# Your task
Each line containing the string "RECT" should be copied out of the entries.
++++++++++
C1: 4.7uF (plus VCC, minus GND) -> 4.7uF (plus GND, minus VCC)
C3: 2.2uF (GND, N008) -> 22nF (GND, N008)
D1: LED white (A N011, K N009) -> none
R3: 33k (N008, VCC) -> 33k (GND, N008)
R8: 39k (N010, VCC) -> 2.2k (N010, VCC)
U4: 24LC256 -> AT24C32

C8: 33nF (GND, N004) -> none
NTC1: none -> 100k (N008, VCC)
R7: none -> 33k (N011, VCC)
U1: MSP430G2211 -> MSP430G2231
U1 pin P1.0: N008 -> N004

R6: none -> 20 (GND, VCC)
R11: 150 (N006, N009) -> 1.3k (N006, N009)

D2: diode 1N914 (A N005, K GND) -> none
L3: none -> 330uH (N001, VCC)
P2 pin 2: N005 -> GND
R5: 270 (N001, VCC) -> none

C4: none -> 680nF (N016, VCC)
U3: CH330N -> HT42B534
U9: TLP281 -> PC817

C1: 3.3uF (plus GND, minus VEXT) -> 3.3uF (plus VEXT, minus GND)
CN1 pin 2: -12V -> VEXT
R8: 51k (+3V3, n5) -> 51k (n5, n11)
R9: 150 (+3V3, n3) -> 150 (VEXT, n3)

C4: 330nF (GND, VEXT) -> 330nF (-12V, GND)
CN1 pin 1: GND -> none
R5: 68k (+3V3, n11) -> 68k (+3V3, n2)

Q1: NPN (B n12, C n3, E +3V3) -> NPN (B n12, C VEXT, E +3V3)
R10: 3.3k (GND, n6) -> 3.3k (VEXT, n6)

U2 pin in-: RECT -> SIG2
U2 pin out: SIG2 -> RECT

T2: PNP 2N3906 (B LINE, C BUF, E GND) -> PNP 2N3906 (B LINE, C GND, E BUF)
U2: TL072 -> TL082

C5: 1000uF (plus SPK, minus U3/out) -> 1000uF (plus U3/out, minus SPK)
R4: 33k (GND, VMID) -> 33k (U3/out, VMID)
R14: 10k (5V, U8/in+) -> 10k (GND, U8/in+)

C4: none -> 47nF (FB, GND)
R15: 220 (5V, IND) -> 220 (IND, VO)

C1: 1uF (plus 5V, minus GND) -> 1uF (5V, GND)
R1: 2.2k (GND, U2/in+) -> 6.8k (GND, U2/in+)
++++++++++
# Answer area
U2 pin in-: RECT -> SIG2
U2 pin out: SIG2 -> RECT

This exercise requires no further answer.